▸ **Task objective**: How many lines in the listing contain the word "purple"? Reply with the number alone.
= Beginning of Section =
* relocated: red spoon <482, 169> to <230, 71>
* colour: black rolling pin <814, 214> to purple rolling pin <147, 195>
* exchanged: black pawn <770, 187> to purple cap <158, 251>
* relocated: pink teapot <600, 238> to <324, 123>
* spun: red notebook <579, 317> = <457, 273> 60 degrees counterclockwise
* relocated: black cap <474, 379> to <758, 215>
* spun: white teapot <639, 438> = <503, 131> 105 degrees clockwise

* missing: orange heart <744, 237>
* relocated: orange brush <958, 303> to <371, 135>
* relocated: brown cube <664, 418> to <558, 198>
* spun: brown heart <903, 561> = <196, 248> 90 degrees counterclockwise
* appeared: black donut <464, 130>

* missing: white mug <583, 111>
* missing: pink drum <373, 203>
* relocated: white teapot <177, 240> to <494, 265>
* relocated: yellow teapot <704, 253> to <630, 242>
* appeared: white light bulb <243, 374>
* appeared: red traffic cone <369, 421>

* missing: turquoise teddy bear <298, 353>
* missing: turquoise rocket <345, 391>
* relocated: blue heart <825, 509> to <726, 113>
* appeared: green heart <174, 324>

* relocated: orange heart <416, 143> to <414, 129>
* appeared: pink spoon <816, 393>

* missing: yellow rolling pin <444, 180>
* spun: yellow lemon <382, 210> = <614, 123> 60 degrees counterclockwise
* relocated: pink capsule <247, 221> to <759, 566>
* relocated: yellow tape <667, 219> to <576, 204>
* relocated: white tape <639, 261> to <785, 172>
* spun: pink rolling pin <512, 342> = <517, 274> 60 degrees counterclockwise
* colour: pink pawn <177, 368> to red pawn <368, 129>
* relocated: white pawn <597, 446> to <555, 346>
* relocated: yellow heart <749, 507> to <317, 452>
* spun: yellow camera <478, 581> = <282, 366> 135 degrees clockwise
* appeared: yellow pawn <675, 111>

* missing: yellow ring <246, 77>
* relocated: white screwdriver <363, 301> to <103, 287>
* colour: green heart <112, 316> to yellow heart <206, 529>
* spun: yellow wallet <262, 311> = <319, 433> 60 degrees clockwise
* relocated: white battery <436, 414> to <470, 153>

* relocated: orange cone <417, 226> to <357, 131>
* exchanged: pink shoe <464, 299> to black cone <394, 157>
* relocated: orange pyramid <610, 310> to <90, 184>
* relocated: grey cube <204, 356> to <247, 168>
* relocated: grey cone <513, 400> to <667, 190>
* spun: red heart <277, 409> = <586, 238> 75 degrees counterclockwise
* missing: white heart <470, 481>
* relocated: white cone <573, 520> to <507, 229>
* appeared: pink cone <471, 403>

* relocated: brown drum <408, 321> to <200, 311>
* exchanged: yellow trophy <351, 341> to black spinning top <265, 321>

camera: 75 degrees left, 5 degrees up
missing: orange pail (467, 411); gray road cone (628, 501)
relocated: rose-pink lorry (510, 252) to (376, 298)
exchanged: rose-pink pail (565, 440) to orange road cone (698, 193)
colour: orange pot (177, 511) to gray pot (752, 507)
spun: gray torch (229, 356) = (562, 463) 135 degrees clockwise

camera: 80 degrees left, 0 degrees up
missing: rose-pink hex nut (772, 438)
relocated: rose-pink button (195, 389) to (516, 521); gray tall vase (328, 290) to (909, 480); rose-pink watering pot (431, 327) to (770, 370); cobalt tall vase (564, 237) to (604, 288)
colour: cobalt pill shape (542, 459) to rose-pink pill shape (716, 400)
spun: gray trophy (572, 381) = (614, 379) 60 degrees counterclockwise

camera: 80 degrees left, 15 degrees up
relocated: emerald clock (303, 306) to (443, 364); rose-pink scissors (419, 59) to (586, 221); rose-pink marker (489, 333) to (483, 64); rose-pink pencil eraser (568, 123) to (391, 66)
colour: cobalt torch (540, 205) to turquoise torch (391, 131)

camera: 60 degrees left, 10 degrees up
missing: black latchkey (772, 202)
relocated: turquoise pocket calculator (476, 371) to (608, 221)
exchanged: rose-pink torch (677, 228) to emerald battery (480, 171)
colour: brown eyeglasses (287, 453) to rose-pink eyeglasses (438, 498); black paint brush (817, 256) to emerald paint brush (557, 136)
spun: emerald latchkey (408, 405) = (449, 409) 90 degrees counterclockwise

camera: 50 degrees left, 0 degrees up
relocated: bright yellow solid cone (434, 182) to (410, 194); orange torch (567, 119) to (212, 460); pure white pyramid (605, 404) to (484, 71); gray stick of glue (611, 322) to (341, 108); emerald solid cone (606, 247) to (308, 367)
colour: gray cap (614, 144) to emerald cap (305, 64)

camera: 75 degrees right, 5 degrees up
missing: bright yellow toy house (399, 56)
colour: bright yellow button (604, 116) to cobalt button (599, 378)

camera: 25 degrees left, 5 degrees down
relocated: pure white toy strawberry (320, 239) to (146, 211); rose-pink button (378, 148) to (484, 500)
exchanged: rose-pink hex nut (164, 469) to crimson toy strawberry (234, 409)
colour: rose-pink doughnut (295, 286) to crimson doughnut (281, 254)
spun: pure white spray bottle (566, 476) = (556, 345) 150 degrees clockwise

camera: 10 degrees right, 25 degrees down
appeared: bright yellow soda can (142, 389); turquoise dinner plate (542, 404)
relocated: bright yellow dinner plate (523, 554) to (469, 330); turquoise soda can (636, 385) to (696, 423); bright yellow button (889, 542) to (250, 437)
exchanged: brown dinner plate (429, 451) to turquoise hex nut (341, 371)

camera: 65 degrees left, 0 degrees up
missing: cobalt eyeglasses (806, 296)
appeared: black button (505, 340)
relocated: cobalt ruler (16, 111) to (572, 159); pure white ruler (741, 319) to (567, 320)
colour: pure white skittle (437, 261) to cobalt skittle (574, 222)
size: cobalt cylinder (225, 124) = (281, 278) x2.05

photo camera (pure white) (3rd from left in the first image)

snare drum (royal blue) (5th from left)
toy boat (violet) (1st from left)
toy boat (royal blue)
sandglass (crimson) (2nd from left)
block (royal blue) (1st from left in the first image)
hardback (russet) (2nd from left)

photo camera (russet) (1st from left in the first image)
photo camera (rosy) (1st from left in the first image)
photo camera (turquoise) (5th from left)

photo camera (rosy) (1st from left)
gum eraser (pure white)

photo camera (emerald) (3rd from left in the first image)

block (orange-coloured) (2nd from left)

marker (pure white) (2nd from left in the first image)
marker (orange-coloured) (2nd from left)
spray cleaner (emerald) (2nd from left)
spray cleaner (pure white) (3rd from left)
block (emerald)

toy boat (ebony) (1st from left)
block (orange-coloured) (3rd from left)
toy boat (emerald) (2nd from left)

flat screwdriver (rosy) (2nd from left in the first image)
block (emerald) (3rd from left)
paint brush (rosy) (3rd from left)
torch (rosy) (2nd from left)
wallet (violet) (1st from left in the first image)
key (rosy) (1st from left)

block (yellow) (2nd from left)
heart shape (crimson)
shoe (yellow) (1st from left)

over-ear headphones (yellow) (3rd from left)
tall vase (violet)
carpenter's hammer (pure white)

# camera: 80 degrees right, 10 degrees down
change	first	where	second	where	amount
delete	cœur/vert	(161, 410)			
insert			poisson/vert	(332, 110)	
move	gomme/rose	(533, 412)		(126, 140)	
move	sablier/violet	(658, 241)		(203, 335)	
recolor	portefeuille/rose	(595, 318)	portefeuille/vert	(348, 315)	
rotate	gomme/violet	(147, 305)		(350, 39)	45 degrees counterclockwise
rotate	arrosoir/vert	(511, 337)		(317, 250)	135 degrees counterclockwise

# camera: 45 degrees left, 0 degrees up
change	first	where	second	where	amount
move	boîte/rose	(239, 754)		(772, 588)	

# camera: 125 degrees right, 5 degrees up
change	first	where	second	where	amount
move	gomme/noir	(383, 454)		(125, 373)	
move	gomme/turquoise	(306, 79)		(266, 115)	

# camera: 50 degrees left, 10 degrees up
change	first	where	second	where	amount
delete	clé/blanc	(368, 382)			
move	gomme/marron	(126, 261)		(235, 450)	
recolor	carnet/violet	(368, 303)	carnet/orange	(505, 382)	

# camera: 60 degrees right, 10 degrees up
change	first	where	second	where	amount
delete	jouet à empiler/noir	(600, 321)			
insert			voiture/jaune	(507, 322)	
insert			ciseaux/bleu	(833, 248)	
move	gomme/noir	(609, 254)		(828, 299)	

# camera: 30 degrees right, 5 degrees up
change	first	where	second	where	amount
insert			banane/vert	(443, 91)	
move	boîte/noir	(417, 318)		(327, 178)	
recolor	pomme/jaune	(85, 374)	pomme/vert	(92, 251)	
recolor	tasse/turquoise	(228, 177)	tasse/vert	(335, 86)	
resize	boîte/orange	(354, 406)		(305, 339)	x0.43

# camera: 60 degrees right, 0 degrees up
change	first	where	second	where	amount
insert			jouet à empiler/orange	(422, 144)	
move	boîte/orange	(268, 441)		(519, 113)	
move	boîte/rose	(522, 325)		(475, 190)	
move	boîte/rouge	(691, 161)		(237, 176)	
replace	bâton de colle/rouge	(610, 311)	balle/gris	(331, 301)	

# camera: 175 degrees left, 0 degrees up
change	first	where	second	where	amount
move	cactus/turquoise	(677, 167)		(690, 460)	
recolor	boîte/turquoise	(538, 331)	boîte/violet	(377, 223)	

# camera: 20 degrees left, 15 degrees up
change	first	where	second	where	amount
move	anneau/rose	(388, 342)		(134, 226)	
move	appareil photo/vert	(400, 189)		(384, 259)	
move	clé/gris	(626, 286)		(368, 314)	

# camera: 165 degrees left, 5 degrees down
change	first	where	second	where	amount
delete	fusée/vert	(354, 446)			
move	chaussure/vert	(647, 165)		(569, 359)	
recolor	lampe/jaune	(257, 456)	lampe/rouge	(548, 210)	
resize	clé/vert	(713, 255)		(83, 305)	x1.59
= End of Section =
▸ **Response box**: 2